### Records from a dataset
══════════════════════════════
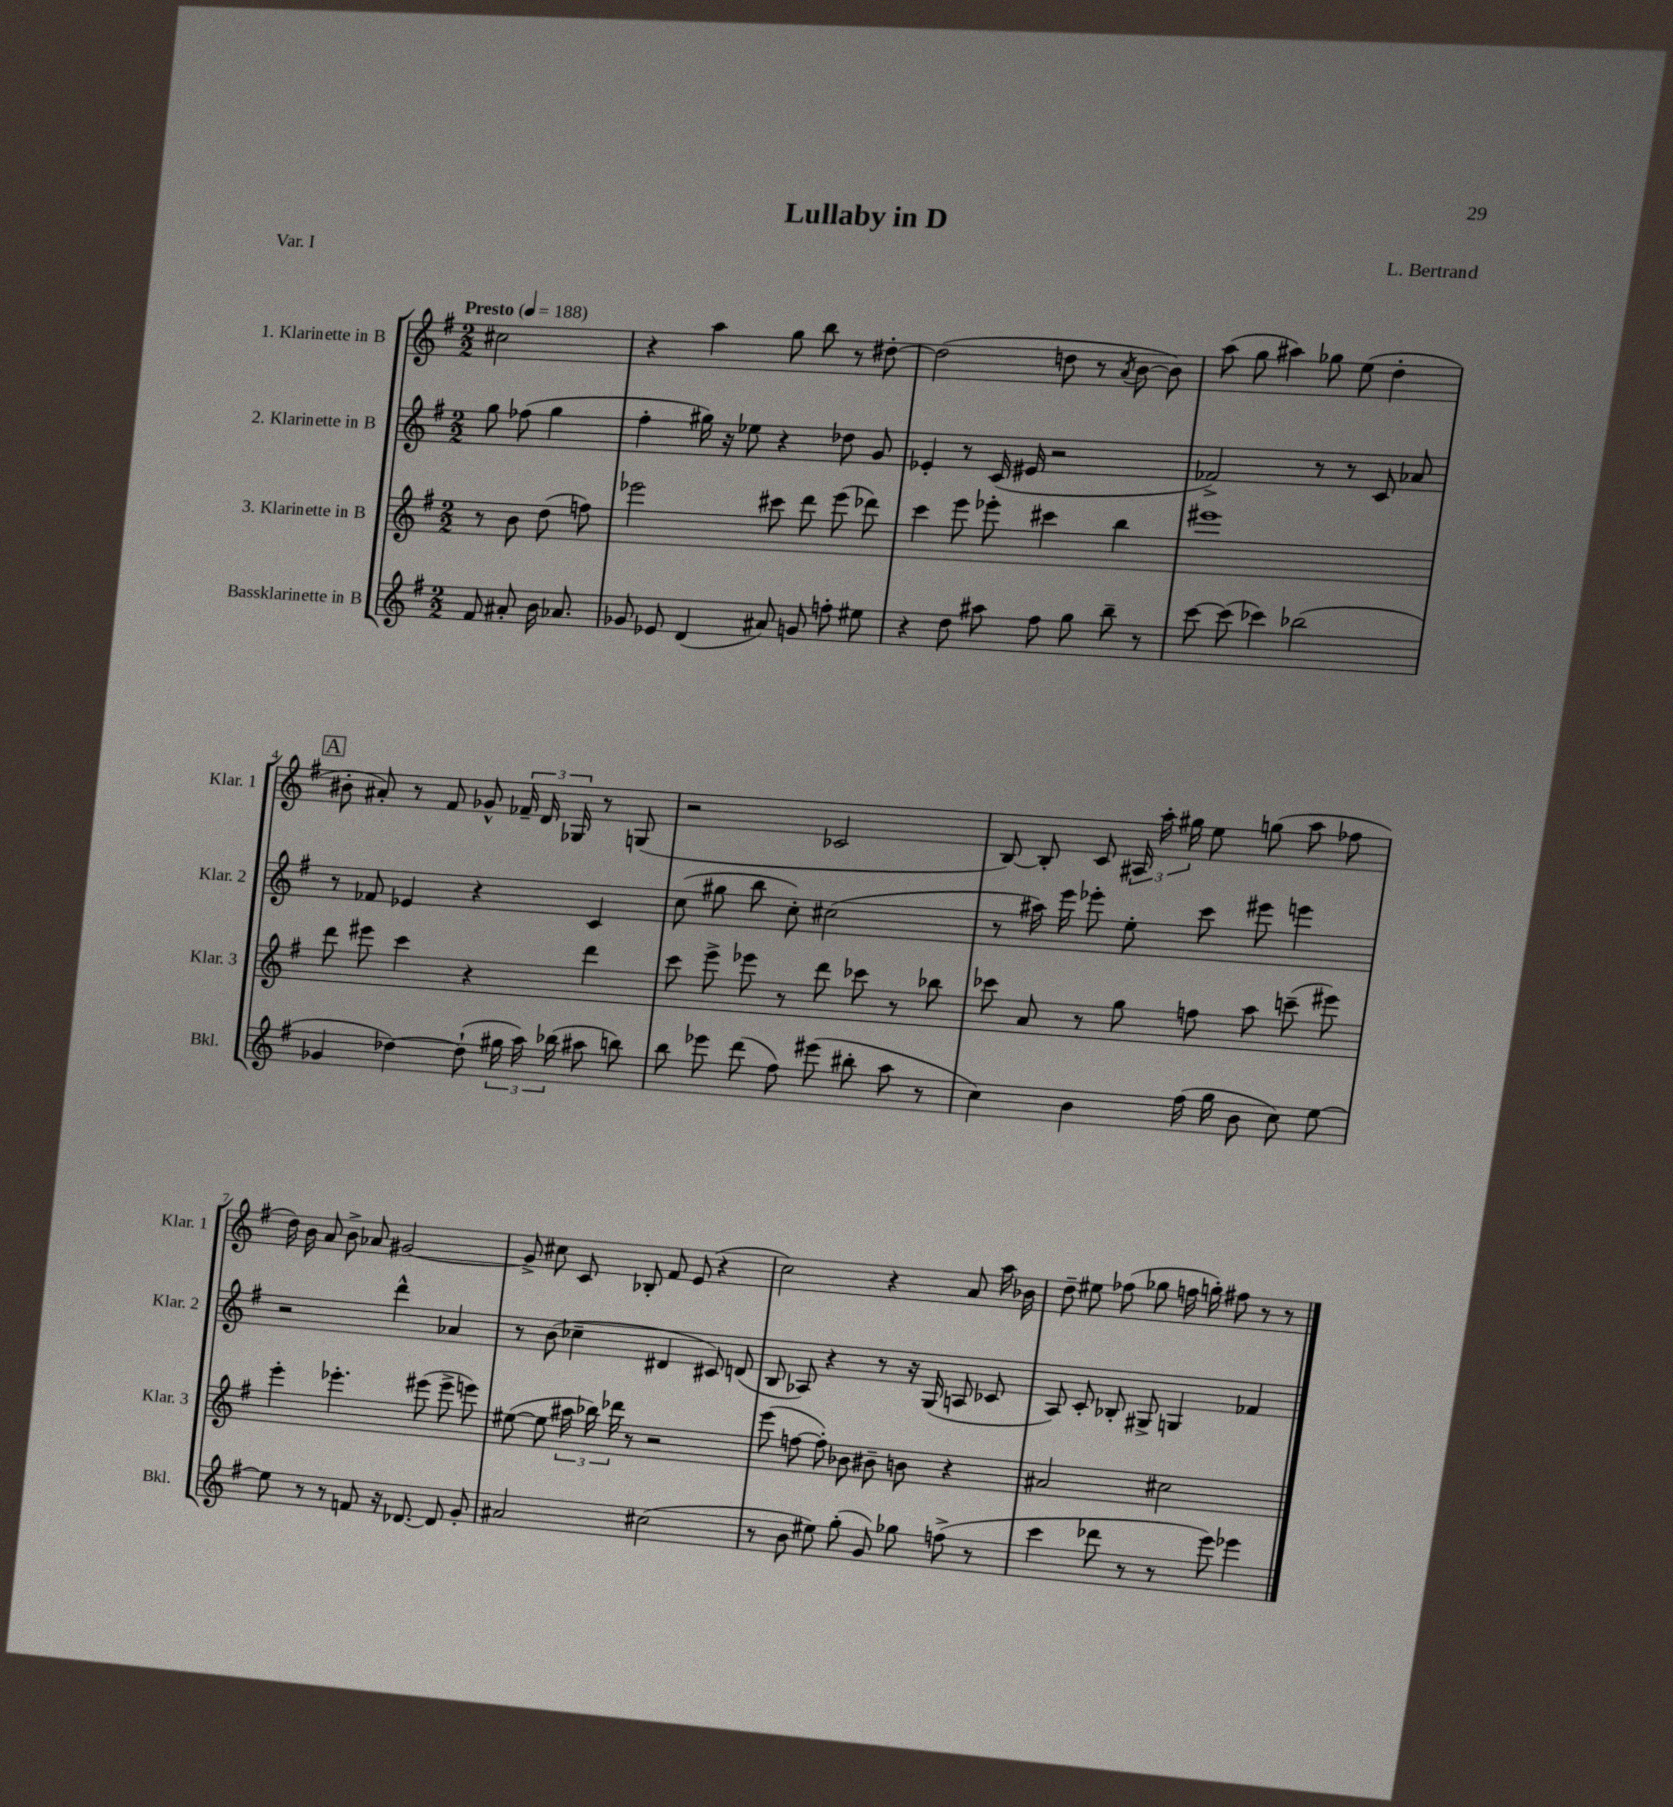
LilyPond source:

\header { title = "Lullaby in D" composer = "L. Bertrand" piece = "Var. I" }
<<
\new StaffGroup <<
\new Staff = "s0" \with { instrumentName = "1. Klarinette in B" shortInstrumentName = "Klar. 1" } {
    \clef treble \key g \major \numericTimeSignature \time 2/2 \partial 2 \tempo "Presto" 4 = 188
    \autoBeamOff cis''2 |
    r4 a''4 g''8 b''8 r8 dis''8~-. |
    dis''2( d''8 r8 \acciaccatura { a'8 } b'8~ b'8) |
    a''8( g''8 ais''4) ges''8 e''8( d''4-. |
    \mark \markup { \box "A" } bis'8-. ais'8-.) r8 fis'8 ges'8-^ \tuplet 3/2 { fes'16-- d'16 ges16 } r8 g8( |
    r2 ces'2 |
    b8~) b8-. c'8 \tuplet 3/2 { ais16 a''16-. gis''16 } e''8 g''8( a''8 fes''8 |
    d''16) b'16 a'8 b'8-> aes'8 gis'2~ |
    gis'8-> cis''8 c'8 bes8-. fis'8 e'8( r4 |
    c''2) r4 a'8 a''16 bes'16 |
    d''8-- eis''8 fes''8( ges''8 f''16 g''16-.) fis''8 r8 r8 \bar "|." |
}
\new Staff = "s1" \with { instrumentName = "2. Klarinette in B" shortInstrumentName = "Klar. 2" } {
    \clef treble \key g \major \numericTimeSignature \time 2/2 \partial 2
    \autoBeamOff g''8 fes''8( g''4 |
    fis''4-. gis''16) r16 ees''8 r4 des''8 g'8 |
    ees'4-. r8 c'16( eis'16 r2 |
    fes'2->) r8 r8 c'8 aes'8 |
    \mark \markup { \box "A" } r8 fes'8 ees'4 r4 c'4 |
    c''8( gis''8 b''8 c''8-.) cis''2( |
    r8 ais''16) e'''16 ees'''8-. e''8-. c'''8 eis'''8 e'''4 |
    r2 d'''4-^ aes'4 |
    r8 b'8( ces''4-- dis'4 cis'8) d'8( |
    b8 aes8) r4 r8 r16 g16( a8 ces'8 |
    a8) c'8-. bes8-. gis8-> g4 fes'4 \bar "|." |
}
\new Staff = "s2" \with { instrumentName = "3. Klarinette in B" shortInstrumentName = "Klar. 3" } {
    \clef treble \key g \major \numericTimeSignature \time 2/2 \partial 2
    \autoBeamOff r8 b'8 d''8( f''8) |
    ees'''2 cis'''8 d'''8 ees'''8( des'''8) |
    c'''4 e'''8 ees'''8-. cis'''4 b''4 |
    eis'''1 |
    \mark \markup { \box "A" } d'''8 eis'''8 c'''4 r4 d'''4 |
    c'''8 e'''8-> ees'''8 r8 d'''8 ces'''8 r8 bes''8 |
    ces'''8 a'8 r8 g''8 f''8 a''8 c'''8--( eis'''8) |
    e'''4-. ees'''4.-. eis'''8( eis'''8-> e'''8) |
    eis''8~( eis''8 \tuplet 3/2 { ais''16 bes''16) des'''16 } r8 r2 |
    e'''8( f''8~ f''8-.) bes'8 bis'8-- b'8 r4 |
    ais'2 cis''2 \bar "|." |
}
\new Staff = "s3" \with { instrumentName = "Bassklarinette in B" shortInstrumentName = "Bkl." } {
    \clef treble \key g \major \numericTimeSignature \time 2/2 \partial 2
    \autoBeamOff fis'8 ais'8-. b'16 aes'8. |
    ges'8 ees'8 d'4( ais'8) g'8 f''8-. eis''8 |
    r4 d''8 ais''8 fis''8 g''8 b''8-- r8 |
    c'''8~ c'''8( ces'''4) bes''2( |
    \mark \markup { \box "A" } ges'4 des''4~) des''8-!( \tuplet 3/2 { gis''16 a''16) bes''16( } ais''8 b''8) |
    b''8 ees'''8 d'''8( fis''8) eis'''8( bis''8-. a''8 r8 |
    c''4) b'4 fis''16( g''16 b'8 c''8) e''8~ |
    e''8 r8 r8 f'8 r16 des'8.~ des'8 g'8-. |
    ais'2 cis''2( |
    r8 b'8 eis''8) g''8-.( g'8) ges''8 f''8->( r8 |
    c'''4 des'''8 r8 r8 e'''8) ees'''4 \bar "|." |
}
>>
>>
══════════════════════════════
### What you need to do
Report how many lines of the records contain the string "instrumentName", counting only matches with the same case, and give only the number.

### Answer to this task
4